● **What the task requires**: Return the listing below exactly as it stands. Pictures stay out.
----- Extracted information -----
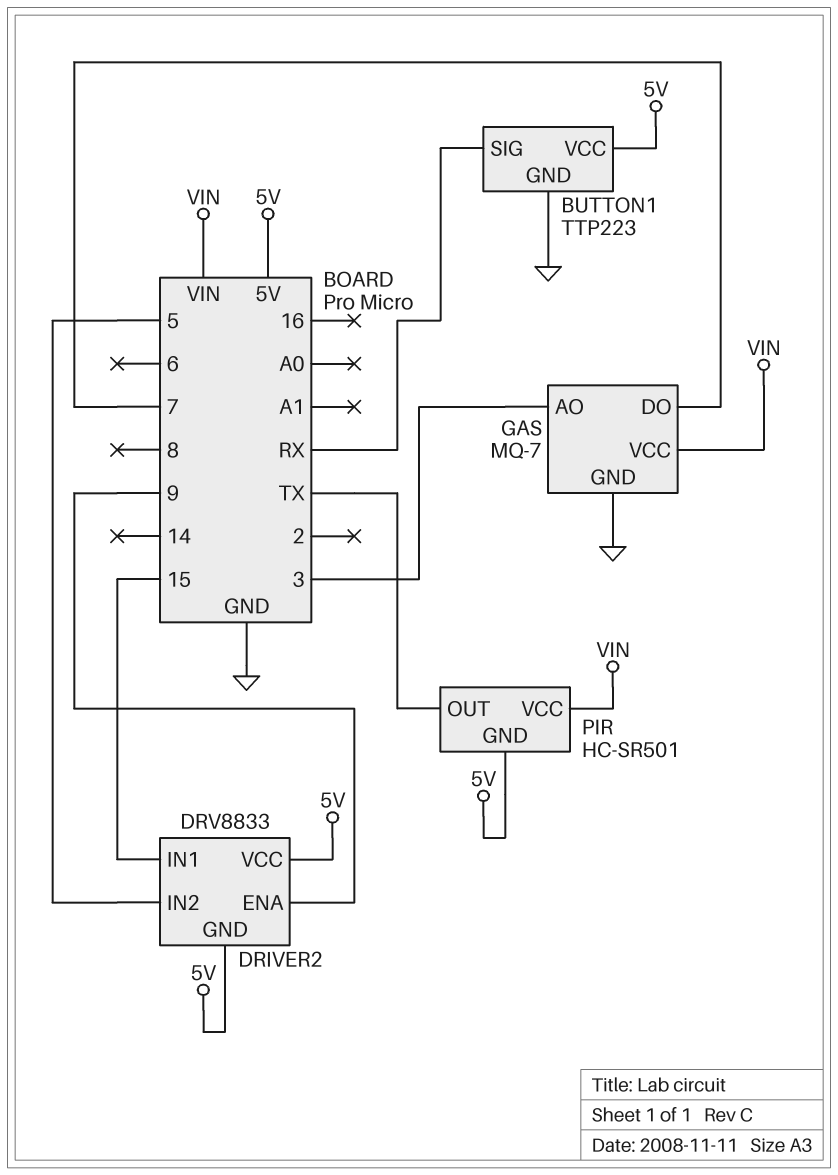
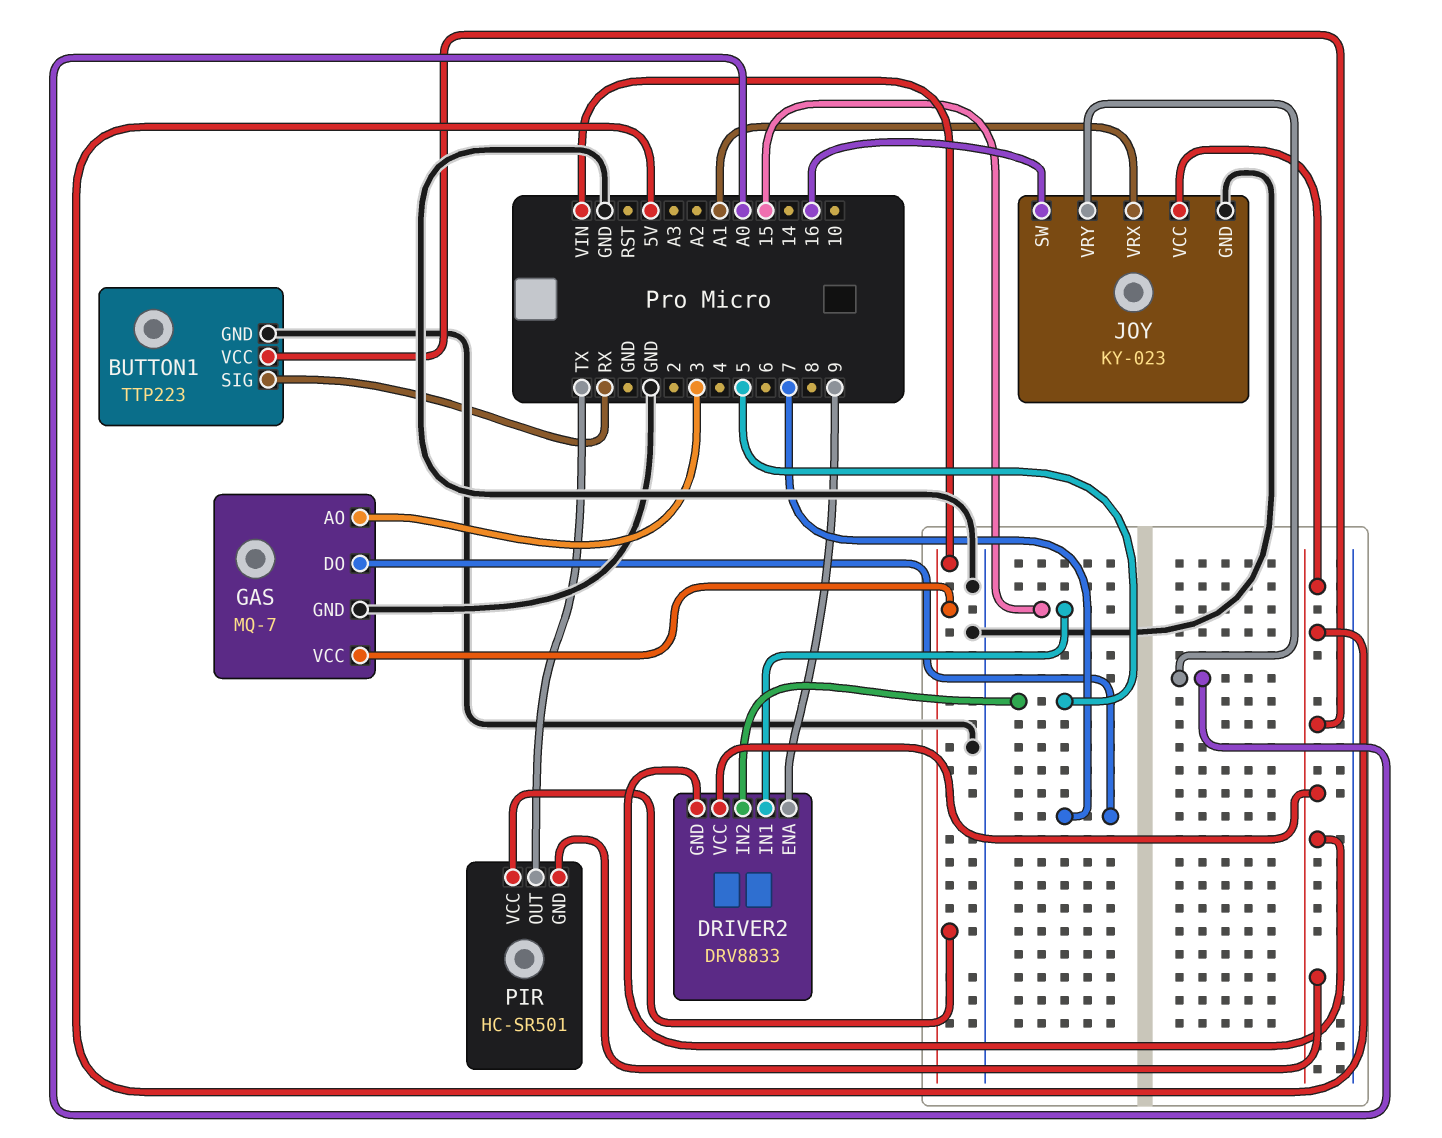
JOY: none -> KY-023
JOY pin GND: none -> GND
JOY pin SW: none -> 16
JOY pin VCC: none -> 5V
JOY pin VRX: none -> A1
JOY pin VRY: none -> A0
-----
● **Exercise solution**:
JOY: none -> KY-023
JOY pin GND: none -> GND
JOY pin SW: none -> 16
JOY pin VCC: none -> 5V
JOY pin VRX: none -> A1
JOY pin VRY: none -> A0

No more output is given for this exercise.